The line containing "purple clock: 1 -> 2" marks the start, and the last line of the records below marks the end. Print that run exactly and nothing else.

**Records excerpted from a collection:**
[Start of section]

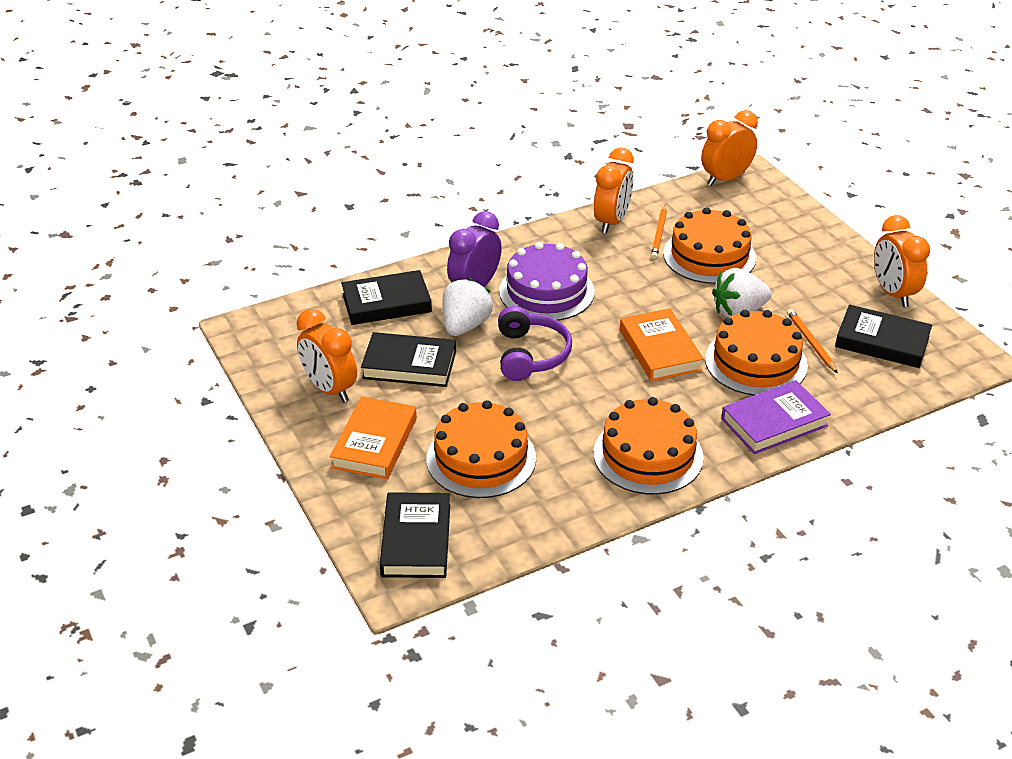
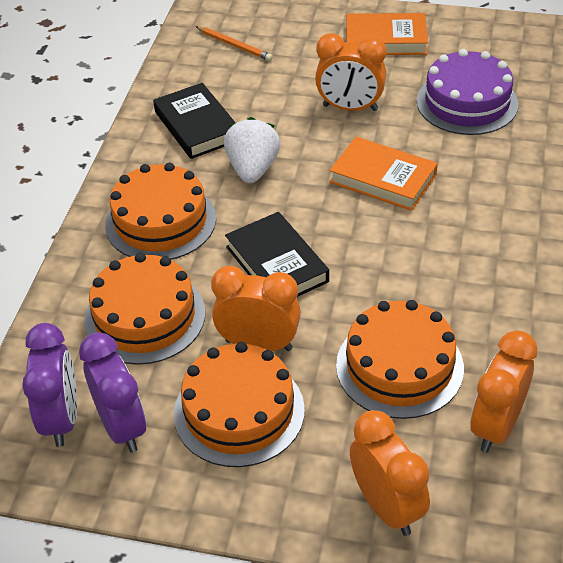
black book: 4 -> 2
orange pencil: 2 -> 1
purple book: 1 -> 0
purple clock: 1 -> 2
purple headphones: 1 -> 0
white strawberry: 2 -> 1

[End of section]

**RESPONSE BOX:**
purple clock: 1 -> 2
purple headphones: 1 -> 0
white strawberry: 2 -> 1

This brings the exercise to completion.